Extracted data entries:
►

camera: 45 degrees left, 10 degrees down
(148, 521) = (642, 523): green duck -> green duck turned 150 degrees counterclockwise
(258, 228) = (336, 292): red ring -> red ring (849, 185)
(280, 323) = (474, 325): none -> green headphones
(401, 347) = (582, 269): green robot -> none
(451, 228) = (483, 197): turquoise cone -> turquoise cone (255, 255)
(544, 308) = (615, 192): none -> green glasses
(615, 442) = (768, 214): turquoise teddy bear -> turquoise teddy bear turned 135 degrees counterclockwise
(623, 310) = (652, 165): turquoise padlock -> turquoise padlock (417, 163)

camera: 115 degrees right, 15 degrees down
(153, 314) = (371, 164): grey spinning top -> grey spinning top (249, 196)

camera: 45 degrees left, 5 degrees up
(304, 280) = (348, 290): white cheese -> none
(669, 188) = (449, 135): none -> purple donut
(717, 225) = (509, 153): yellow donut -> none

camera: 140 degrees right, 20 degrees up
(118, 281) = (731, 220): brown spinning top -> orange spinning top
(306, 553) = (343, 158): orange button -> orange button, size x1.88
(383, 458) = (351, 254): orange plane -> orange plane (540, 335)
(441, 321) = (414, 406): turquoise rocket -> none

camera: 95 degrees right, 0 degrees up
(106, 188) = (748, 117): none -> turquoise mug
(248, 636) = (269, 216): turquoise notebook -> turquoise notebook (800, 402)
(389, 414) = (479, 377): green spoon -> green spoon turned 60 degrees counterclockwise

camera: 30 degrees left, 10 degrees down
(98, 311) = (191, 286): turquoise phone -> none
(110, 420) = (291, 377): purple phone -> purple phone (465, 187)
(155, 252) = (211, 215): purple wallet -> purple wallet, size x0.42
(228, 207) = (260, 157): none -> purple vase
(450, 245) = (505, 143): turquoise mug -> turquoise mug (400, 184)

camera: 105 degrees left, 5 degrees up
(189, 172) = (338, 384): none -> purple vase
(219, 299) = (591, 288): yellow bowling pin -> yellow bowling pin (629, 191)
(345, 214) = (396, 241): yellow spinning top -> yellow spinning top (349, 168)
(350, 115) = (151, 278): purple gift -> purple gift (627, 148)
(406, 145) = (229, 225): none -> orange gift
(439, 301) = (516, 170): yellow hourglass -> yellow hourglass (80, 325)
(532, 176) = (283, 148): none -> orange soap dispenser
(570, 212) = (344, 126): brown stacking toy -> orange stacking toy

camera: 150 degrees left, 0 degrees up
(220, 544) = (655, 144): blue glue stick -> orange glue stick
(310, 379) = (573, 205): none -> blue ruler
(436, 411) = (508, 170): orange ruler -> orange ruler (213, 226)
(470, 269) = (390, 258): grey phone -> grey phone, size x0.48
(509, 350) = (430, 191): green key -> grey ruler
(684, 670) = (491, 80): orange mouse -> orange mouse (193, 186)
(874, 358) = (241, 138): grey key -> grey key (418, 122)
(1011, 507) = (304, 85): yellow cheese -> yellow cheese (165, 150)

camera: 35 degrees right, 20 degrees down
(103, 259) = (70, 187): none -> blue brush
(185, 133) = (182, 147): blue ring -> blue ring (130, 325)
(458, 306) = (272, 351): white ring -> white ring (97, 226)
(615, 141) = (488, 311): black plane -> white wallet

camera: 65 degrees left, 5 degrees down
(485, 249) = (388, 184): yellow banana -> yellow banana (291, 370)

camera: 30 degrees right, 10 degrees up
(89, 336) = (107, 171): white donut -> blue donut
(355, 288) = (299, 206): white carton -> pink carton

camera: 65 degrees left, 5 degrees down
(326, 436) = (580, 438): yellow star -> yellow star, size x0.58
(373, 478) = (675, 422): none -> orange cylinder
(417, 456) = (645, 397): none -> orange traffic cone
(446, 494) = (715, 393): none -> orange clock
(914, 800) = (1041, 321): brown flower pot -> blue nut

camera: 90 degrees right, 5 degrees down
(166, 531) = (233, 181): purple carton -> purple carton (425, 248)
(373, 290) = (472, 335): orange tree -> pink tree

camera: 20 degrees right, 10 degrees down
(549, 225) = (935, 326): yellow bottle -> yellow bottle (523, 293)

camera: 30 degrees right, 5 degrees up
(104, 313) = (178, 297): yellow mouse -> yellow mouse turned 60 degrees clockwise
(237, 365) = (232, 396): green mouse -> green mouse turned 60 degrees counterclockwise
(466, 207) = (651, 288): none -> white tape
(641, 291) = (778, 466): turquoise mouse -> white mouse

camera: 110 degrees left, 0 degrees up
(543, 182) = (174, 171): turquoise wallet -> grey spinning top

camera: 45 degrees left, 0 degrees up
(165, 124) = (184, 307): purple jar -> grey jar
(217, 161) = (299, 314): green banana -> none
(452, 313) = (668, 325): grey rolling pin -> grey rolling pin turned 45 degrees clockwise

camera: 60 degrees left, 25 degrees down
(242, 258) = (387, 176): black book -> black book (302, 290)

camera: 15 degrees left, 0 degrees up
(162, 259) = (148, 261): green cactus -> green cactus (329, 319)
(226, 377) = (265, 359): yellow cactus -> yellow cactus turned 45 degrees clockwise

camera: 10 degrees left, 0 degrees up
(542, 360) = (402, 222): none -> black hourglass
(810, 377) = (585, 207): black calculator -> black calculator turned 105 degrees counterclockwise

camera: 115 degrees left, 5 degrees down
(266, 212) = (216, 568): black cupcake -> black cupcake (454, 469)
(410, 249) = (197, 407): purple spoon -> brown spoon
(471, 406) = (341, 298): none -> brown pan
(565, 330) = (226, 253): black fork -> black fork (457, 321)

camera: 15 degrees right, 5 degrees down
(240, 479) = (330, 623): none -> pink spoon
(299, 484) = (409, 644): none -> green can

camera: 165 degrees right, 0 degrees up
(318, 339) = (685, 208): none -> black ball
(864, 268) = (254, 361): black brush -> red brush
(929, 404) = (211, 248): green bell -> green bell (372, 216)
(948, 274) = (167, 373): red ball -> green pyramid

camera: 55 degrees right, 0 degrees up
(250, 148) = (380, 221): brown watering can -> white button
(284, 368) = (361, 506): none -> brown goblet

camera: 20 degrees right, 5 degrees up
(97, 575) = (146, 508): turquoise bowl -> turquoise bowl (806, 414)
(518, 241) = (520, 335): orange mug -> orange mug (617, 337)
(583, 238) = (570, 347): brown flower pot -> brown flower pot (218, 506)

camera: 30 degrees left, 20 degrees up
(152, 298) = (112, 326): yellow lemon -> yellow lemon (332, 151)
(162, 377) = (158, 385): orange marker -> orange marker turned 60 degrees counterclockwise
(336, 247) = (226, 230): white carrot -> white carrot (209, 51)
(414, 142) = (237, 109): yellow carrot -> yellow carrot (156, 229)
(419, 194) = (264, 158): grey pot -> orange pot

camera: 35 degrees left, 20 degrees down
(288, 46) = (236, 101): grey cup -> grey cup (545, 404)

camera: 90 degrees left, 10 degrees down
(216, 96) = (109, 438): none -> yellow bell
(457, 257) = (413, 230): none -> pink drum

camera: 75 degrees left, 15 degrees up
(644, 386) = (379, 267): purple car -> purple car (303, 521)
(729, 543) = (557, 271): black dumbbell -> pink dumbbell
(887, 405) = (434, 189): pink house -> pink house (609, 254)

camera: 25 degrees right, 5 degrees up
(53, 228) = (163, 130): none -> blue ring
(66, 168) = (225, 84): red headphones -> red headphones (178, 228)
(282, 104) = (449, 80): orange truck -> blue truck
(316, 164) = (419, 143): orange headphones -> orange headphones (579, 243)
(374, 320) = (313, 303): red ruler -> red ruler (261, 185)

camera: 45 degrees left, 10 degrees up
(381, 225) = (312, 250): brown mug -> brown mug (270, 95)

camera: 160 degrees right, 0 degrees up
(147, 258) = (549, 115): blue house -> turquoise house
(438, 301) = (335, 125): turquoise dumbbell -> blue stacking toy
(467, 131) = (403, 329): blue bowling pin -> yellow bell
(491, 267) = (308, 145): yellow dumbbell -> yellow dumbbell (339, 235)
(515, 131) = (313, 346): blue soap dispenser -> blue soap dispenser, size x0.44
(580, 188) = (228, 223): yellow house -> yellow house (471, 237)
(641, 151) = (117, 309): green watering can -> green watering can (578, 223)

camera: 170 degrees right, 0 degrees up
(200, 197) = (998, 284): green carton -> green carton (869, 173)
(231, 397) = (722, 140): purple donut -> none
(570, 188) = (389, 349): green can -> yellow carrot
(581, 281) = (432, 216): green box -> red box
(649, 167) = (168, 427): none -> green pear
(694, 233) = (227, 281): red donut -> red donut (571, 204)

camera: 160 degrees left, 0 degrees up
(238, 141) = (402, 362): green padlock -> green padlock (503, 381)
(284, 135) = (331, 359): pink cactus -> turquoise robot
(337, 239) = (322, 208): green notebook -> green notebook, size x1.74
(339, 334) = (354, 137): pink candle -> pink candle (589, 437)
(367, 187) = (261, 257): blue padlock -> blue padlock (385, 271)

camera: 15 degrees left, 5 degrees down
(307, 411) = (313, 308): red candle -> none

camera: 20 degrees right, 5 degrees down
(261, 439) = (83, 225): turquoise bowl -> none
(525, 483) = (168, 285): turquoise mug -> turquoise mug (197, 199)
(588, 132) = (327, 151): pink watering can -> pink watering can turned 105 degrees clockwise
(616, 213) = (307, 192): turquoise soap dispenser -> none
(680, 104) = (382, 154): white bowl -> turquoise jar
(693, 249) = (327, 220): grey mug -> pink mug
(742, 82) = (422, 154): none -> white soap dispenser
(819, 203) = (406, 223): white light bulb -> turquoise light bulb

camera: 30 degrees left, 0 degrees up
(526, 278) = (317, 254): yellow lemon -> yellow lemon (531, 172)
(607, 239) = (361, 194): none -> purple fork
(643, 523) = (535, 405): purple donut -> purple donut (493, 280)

◄

- [What the task requires]:
Write out word for word only the lines from the start of the entries down to the line with "(623, 310) = (652, 165): turquoise", please, including both ends.

- [Result of this exercise]:
camera: 45 degrees left, 10 degrees down
(148, 521) = (642, 523): green duck -> green duck turned 150 degrees counterclockwise
(258, 228) = (336, 292): red ring -> red ring (849, 185)
(280, 323) = (474, 325): none -> green headphones
(401, 347) = (582, 269): green robot -> none
(451, 228) = (483, 197): turquoise cone -> turquoise cone (255, 255)
(544, 308) = (615, 192): none -> green glasses
(615, 442) = (768, 214): turquoise teddy bear -> turquoise teddy bear turned 135 degrees counterclockwise
(623, 310) = (652, 165): turquoise padlock -> turquoise padlock (417, 163)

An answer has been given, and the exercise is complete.